● **WHAT THE TASK REQUIRES**:
Could you print the lines below exactly, from the one holding "purple carton [591,271,662,383]" through the last line, with no other output?

──────────

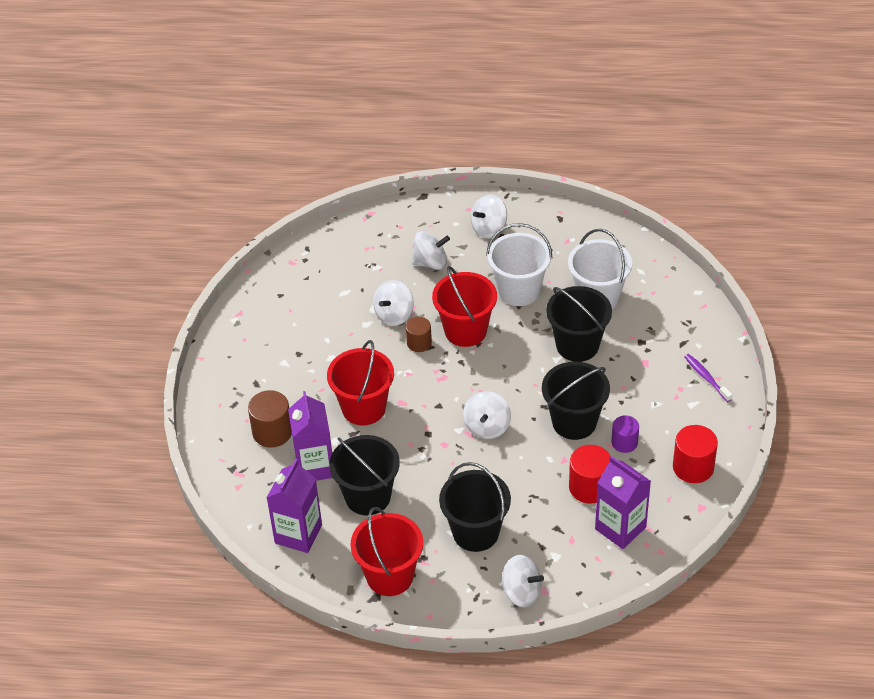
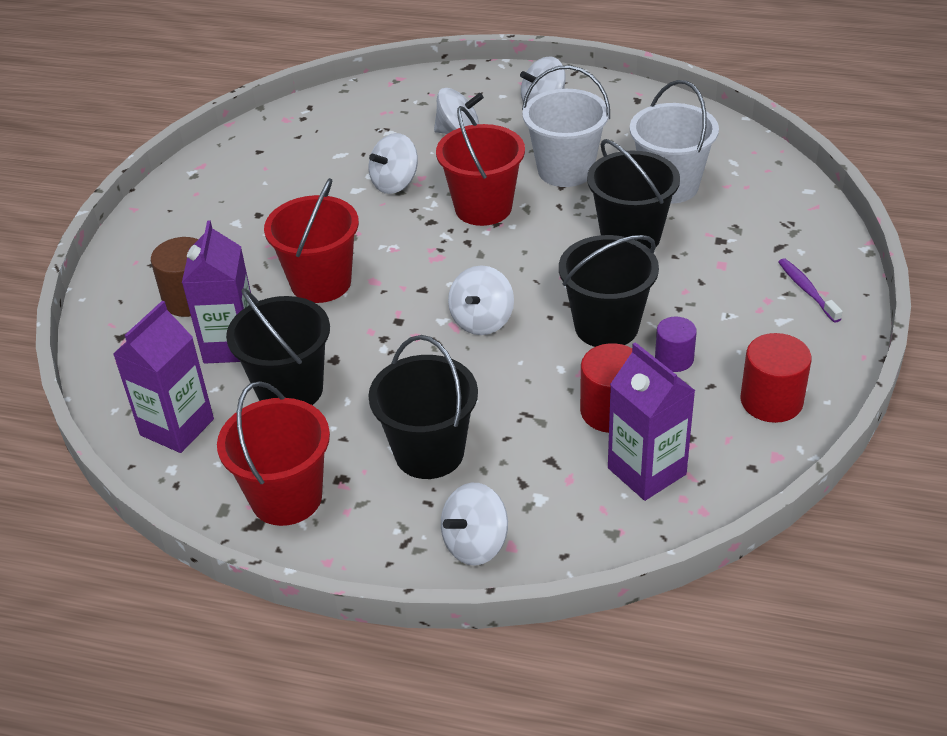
camera: 10 degrees right, 5 degrees down
brown cylinder [406,317,432,352] -> none
white spinning top [501,555,544,607] -> white spinning top turned 105 degrees clockwise [441,483,508,566]

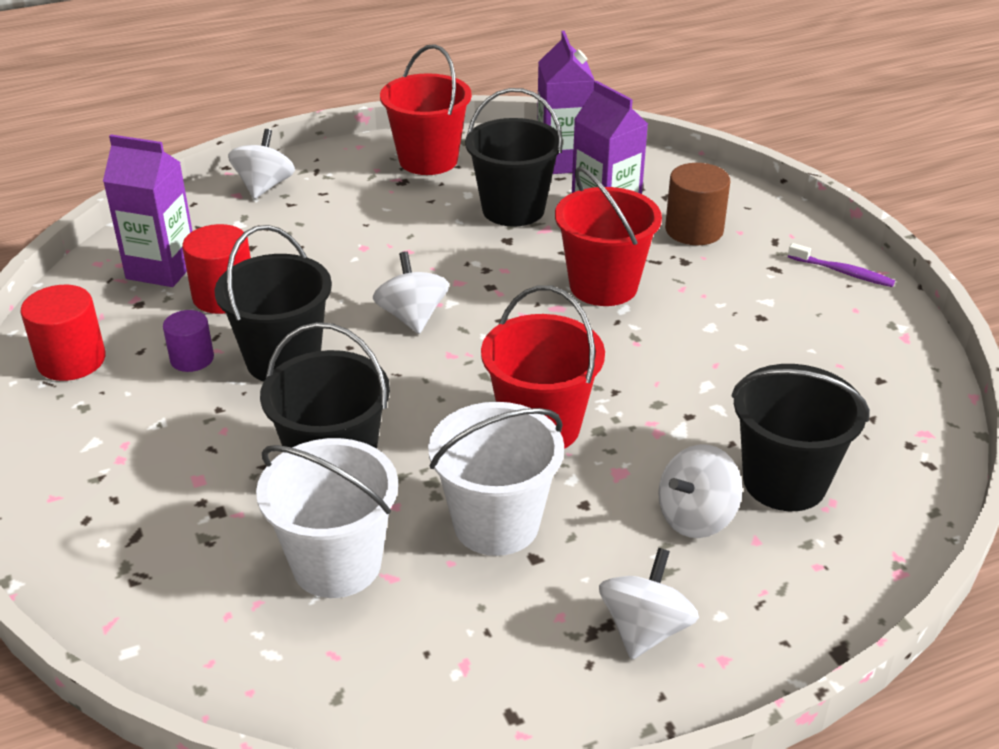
camera: 140 degrees right, 5 degrees down
black bucket [368,335,478,479] -> black bucket moved to [731,364,870,511]
white spinning top [369,133,418,194] -> none
purple toothbrush [779,258,843,323] -> purple toothbrush moved to [788,243,895,287]

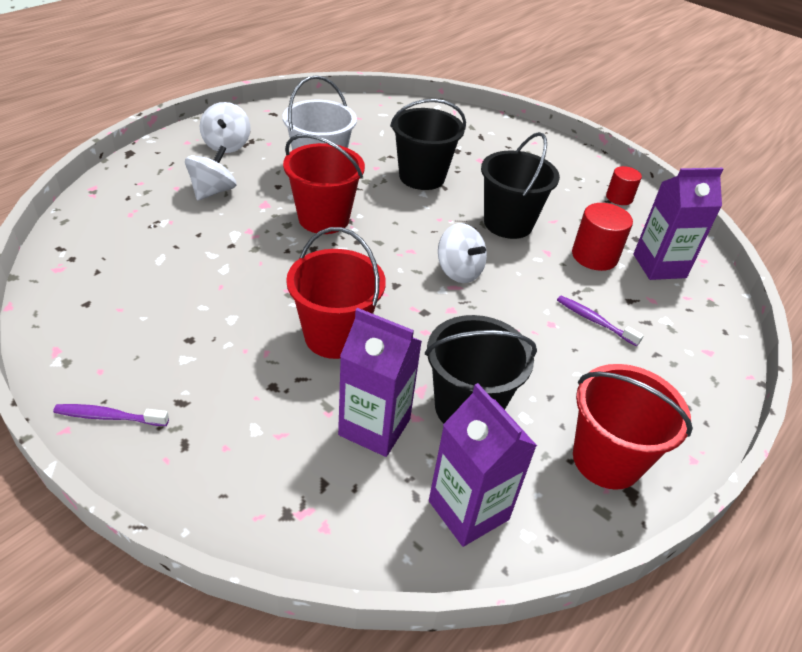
camera: 150 degrees right, 5 degrees up
red cylinder [21,285,106,381] -> red cylinder [606,166,642,205], size x0.65
purple cylinder [163,310,214,372] -> none
white spinning top [228,129,295,199] -> none
white bucket [256,438,398,598] -> none
brown cylinder [665,163,730,245] -> none
black bucket [731,364,870,511] -> none
none -> purple toothbrush [557,296,644,346]

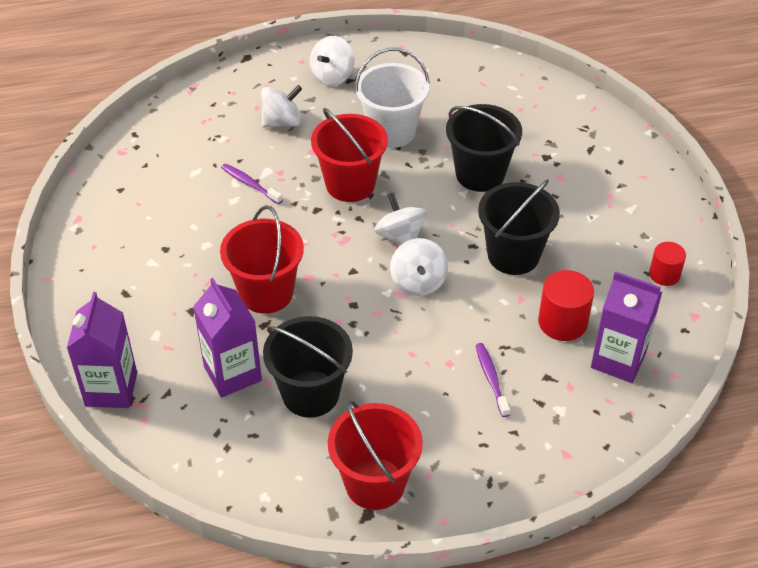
camera: 40 degrees right, 5 degrees up
purple toothbrush [53,404,169,426] -> purple toothbrush moved to [221,163,283,204]
purple carton [429,383,537,547] -> purple carton moved to [67,292,137,408]
none -> white spinning top [374,192,427,245]

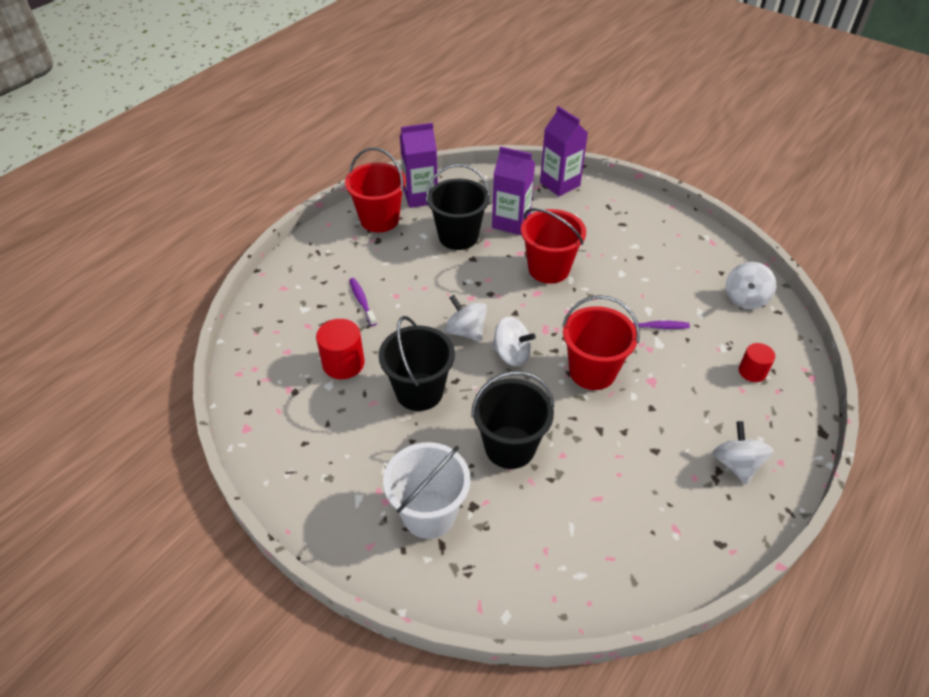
camera: 140 degrees right, 0 degrees up
white spinning top [261,85,302,128] -> white spinning top moved to [726,262,776,309]
white bucket [355,48,430,148] -> white bucket moved to [383,442,470,539]
purple toothbrush [476,343,510,417] -> purple toothbrush turned 150 degrees counterclockwise [349,278,377,326]
purple carton [591,271,662,383] -> purple carton moved to [400,123,438,208]
red cylinder [649,242,686,286] -> red cylinder moved to [739,343,775,382]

──────────

● **YOUR SOLUTION**:
purple carton [591,271,662,383] -> purple carton moved to [400,123,438,208]
red cylinder [649,242,686,286] -> red cylinder moved to [739,343,775,382]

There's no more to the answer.